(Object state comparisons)

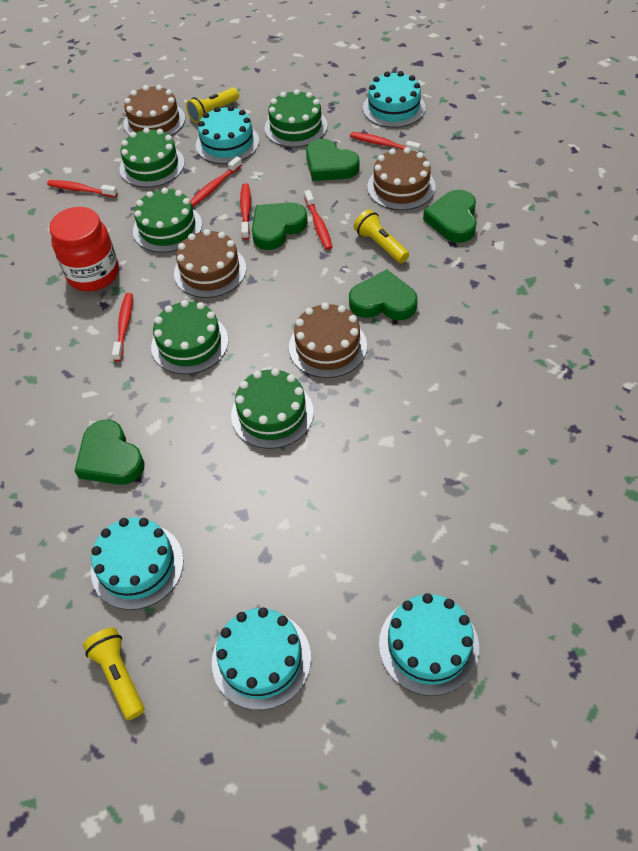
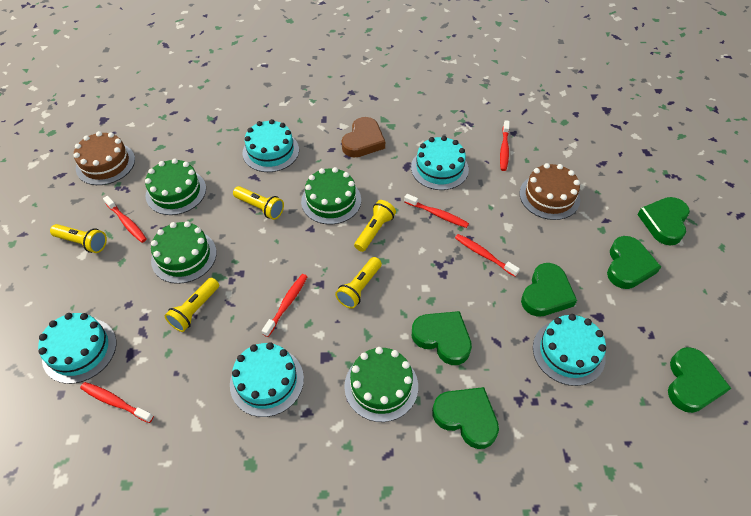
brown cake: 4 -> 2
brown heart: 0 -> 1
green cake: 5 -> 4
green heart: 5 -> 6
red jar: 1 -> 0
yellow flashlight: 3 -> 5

---

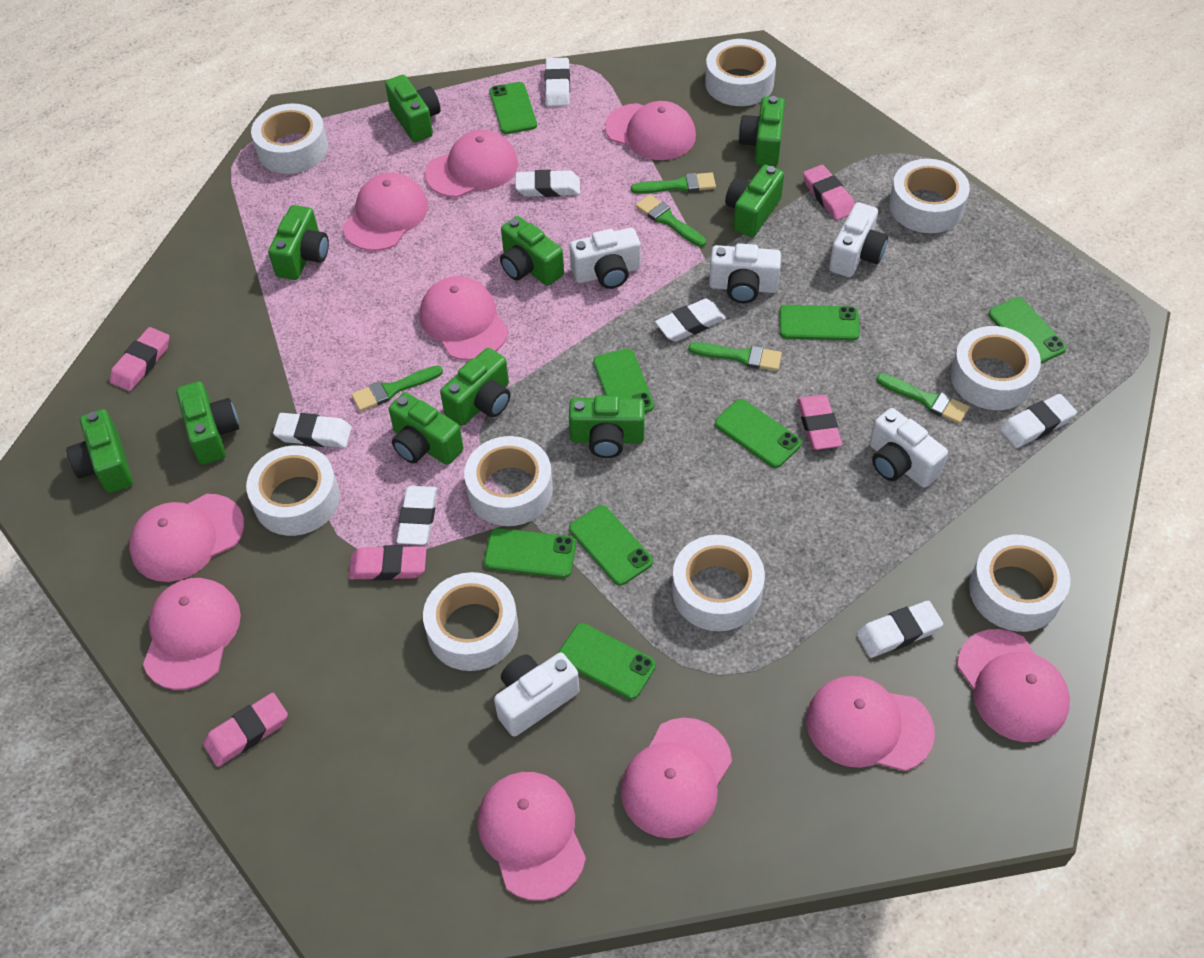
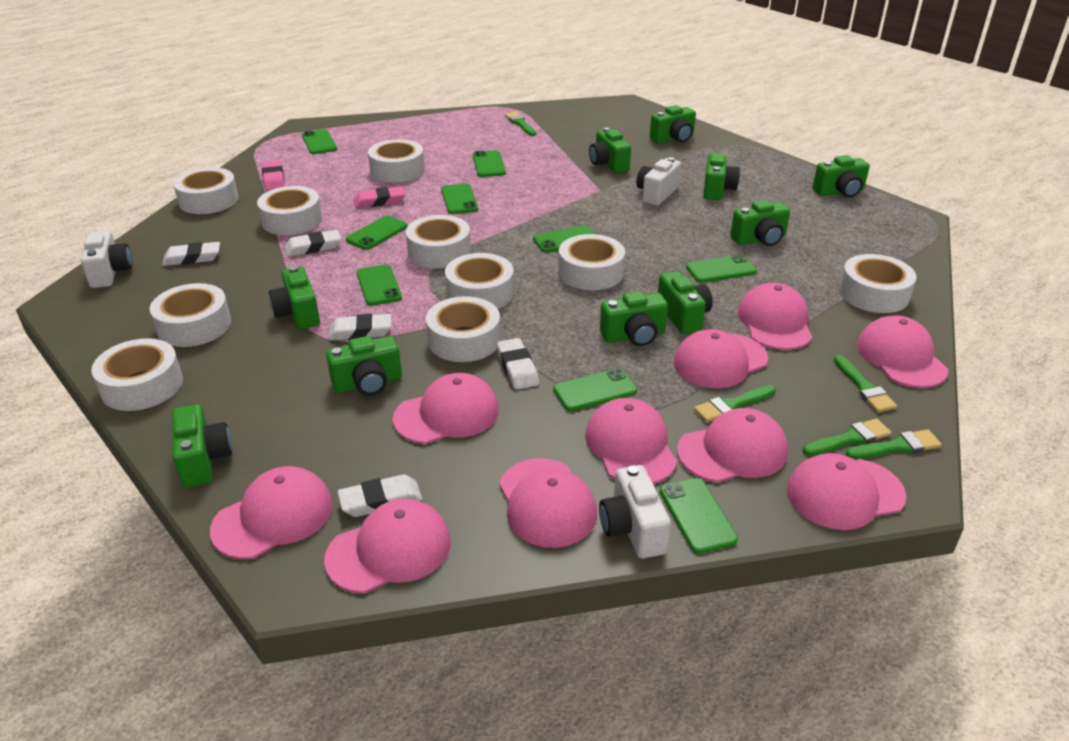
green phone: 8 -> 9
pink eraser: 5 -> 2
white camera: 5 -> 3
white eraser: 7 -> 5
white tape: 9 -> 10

*ASSIGNED TASK*
Retype exactly the lines of the data above that fall between the line with "green cake: 5 -> 4" and the line with "yellow flashlight: 3 -> 5", inclusive, and add nothing.

*RESULT OF THIS EXERCISE*
green cake: 5 -> 4
green heart: 5 -> 6
red jar: 1 -> 0
yellow flashlight: 3 -> 5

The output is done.